-- EXERCISE OBJECTIVE --
Search the data below for the word "green" and copy each line that holds it.

-- DATA FOR THIS EXERCISE --
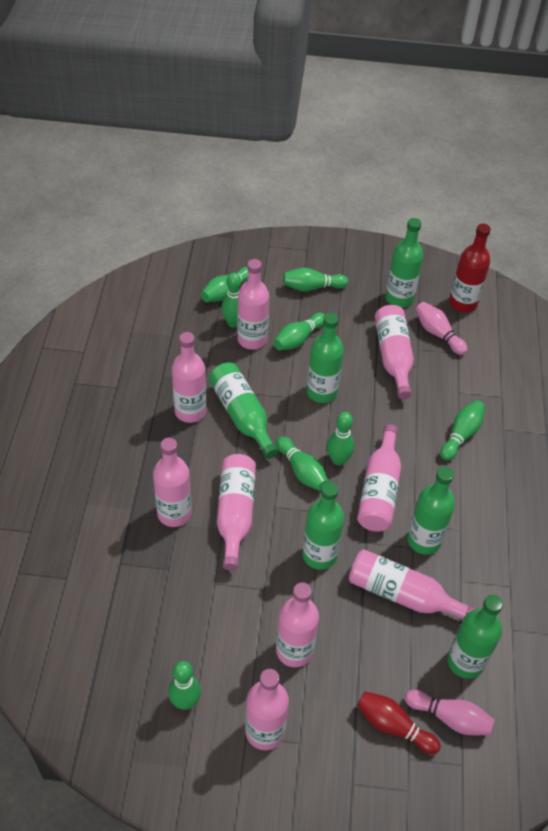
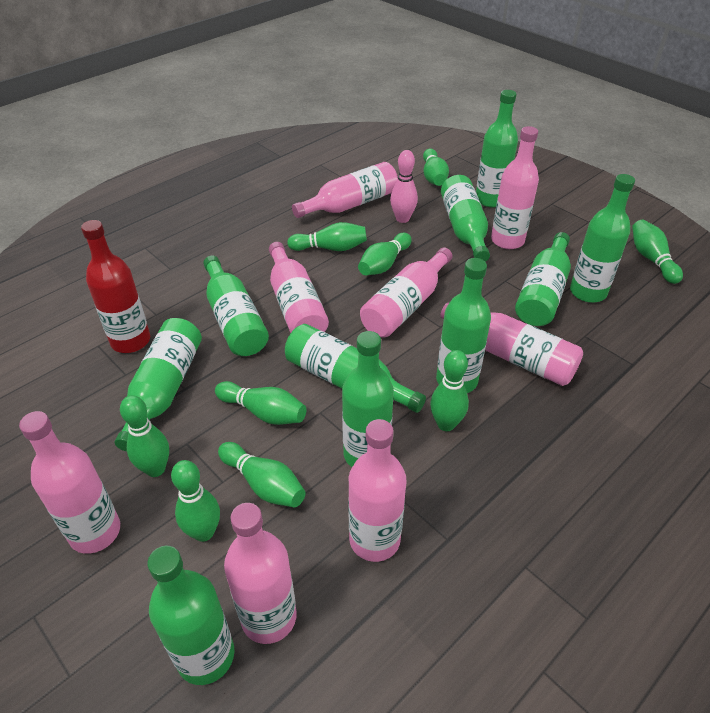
green bottle: 6 -> 10
green bowling pin: 8 -> 9
pink bottle: 9 -> 8
pink bowling pin: 2 -> 1
red bowling pin: 1 -> 0

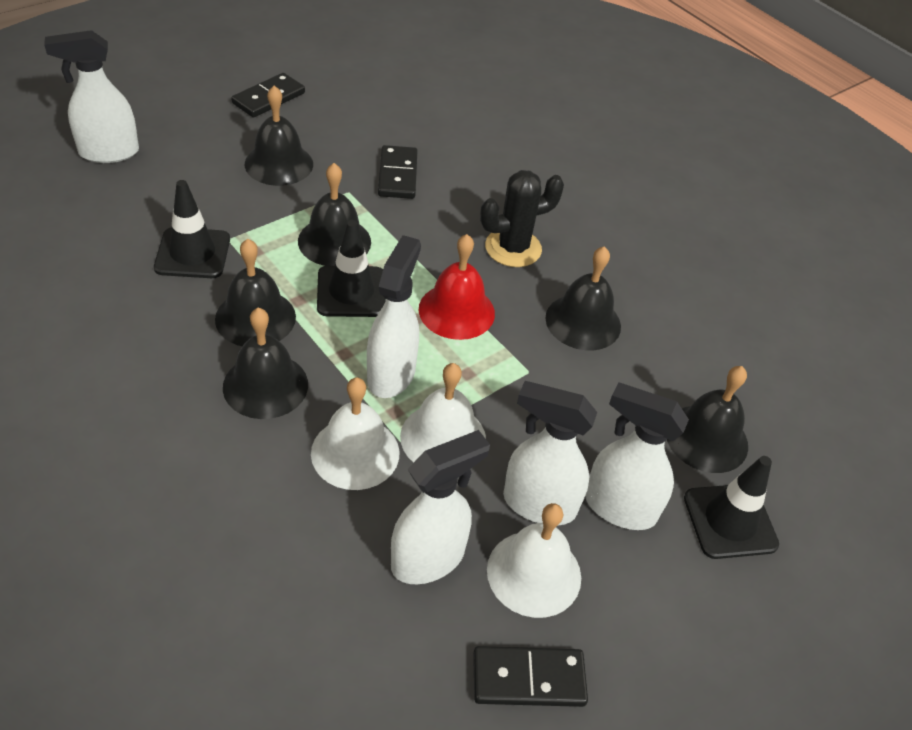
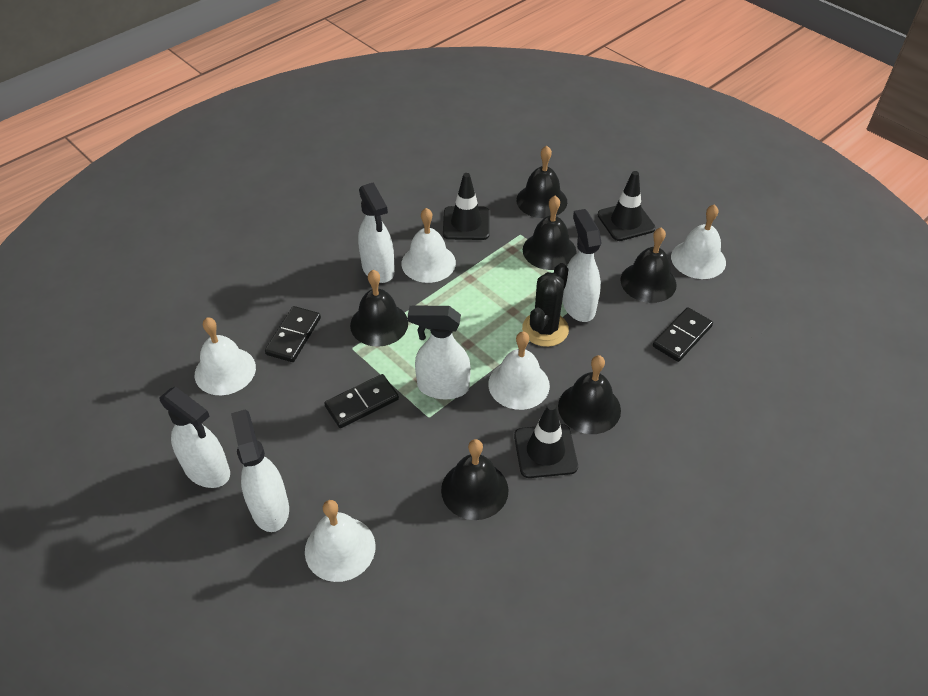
red bell: 1 -> 0
white bell: 3 -> 5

-- EXERCISE ANSWER --
green bottle: 6 -> 10
green bowling pin: 8 -> 9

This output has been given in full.